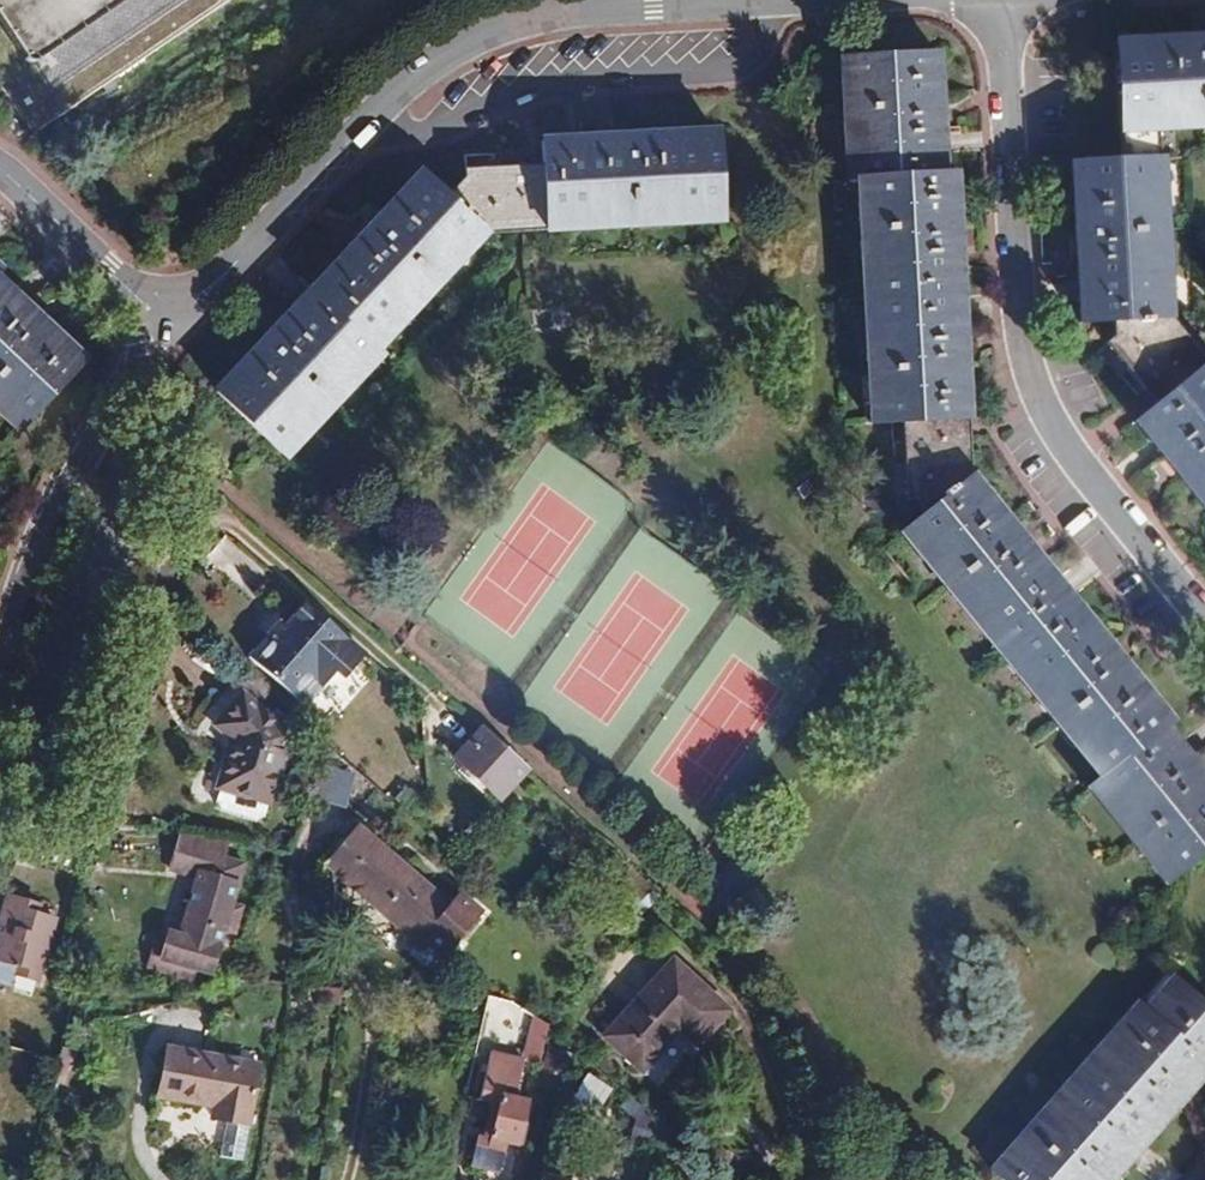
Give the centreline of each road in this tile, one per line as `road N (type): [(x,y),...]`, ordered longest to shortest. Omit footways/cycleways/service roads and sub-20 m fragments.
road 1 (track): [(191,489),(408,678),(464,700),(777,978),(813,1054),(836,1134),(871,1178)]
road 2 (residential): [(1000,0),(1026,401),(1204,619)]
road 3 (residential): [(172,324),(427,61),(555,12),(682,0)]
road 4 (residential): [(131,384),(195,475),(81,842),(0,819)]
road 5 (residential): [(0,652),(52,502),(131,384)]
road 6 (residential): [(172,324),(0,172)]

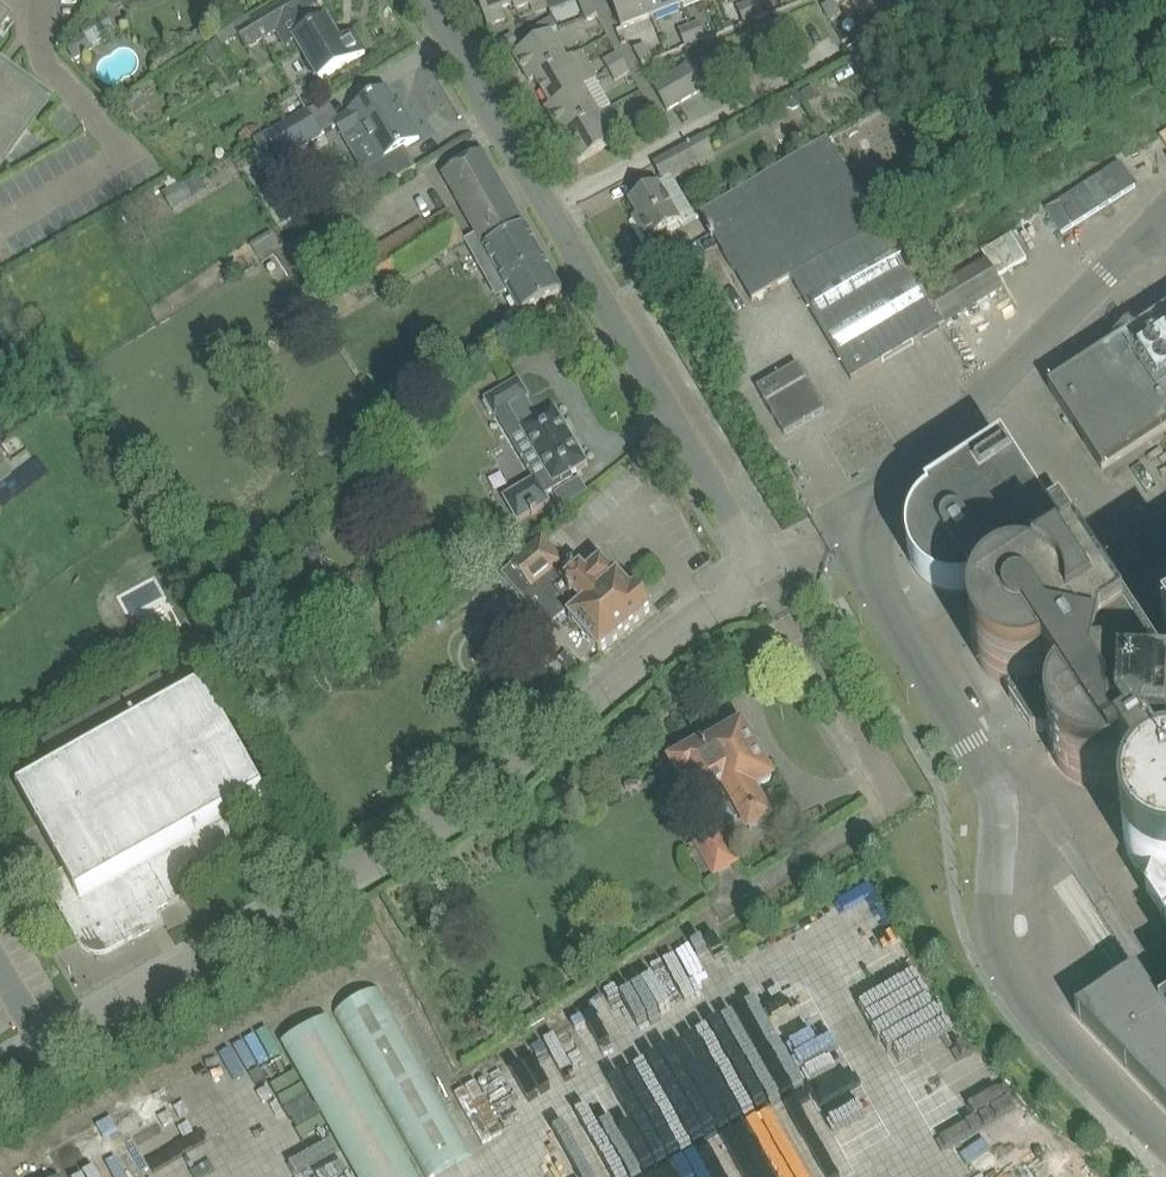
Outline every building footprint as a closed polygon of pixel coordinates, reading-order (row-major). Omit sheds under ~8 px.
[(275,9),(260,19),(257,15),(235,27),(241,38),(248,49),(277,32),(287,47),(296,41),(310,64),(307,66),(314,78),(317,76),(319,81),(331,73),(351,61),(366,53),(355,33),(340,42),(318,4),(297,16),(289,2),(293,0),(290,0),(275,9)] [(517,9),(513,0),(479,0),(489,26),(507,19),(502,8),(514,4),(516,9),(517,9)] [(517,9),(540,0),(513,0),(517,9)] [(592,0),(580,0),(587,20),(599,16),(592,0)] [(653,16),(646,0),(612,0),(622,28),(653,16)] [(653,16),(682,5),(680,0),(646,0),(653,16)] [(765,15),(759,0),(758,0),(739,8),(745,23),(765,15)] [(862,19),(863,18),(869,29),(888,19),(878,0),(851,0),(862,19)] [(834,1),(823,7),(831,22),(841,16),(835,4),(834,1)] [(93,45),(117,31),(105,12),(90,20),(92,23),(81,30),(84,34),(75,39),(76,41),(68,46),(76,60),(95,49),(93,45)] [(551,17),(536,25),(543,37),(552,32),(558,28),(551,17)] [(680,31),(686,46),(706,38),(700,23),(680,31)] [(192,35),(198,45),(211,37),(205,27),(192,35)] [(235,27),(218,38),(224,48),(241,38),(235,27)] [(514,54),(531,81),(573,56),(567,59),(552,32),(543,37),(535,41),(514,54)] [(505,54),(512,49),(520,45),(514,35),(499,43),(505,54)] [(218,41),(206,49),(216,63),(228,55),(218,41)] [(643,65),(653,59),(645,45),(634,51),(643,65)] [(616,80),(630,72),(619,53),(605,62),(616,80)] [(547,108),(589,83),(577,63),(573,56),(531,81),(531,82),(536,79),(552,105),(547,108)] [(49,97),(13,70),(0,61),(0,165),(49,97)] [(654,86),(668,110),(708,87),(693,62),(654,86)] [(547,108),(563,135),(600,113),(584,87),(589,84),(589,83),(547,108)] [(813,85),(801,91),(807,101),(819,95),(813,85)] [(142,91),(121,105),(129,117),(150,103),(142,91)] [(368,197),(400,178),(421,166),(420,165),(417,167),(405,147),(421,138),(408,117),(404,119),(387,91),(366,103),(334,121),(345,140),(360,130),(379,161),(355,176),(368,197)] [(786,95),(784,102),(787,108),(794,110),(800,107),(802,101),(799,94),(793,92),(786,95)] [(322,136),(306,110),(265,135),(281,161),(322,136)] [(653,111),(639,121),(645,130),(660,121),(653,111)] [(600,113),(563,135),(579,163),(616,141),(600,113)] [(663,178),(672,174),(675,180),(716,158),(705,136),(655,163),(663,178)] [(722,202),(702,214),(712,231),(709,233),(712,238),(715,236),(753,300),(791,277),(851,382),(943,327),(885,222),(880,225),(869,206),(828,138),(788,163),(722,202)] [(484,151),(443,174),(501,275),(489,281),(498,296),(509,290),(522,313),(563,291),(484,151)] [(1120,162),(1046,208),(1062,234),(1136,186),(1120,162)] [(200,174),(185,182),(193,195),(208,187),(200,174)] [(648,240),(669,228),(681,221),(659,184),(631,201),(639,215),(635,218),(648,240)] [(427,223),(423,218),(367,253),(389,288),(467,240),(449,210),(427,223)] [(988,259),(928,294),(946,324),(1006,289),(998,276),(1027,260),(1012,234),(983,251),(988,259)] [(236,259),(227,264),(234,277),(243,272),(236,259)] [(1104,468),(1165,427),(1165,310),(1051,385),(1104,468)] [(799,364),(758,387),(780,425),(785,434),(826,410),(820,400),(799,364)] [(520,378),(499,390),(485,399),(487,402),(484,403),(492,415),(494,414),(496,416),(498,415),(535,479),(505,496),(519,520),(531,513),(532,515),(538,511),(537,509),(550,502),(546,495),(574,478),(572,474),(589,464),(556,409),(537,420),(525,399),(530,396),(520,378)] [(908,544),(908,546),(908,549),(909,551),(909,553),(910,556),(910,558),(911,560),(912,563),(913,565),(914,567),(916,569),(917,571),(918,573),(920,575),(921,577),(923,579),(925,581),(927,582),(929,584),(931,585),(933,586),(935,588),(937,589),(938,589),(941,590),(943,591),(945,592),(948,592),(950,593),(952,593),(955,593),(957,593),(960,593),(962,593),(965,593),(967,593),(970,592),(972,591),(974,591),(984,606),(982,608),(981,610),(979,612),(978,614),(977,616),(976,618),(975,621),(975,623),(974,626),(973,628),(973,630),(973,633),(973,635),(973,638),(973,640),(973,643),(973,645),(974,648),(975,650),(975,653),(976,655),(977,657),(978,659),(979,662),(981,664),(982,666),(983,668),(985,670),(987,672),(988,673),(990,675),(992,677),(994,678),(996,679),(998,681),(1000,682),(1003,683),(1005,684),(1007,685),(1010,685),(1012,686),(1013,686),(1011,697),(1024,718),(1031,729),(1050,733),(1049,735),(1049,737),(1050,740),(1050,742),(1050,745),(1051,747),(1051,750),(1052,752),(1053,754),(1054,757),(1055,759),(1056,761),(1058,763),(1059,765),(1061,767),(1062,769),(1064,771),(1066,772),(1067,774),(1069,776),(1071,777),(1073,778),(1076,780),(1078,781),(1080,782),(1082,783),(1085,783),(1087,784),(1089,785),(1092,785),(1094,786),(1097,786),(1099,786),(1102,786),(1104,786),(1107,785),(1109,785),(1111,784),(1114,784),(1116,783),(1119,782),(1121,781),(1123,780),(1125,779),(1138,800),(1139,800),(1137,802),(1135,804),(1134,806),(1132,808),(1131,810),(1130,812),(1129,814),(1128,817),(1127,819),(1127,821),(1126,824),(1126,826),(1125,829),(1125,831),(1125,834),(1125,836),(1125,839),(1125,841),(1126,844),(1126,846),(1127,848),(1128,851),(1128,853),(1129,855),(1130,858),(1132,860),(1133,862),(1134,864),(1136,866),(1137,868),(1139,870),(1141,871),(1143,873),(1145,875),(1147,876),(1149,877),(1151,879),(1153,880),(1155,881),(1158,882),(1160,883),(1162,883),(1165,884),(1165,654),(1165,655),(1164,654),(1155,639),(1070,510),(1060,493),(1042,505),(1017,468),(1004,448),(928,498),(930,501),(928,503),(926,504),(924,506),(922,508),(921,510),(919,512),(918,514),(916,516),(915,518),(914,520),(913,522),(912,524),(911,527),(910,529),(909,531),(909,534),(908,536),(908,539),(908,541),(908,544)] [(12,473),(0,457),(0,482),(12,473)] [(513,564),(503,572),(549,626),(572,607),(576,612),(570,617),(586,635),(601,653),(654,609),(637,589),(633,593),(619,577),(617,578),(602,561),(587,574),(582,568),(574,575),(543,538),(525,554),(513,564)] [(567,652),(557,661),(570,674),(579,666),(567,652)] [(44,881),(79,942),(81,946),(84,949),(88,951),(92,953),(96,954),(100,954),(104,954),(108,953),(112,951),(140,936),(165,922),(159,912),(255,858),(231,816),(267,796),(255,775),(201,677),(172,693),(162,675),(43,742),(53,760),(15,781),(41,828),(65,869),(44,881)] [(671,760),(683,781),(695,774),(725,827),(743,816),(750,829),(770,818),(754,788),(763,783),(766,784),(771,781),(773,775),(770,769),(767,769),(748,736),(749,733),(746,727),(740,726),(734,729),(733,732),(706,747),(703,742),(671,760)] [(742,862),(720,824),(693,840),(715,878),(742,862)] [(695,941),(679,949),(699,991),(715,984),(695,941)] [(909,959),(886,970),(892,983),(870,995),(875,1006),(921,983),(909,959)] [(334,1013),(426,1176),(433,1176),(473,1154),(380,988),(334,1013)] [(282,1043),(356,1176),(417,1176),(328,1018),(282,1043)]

***

__REQUIRED WORK__
Which of the lines above hold the string "Omit"? Copy each one.

__ANSWER FOR THE TASK__
Give the centreline of each road in this tile, one per line as `road N (type): [(x,y),...]`, ordered longest to shortest. Omit footways/cycleways/service roads and sub-20 m fragments.
Outline every building footprint as a closed polygon of pixel coordinates, reading-order (row-major). Omit sheds under ~8 px.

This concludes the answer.